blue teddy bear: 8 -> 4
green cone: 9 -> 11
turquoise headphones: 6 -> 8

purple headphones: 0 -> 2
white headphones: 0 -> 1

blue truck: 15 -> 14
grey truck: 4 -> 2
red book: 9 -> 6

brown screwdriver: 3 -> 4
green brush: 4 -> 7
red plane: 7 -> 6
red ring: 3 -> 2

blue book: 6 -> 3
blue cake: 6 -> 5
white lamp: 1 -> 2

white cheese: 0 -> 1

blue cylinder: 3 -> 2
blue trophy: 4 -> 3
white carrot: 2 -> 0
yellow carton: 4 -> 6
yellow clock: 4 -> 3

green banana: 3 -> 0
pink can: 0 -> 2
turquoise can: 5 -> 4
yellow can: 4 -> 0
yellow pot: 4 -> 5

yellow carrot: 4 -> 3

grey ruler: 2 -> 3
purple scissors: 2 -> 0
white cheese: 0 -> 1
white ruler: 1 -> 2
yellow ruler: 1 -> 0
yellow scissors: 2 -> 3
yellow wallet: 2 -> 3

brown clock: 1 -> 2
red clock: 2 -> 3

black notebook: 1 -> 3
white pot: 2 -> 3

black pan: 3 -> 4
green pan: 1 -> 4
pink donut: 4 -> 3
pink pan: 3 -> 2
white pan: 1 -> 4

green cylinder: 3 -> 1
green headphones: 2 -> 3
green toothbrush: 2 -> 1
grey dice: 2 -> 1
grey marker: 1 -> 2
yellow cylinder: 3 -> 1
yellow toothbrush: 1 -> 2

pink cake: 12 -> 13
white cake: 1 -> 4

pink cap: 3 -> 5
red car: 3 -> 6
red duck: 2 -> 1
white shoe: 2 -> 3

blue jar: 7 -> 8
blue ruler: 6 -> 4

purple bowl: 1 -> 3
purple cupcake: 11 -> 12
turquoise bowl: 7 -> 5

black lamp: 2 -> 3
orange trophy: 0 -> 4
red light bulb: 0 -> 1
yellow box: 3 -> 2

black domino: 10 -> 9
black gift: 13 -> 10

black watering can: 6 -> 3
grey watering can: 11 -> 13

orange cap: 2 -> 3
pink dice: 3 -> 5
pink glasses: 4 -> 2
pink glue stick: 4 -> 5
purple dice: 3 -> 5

■ About this task ■
Copy out all the lines of the records that include "ruler".

■ Output for this task ■
grey ruler: 2 -> 3
white ruler: 1 -> 2
yellow ruler: 1 -> 0
blue ruler: 6 -> 4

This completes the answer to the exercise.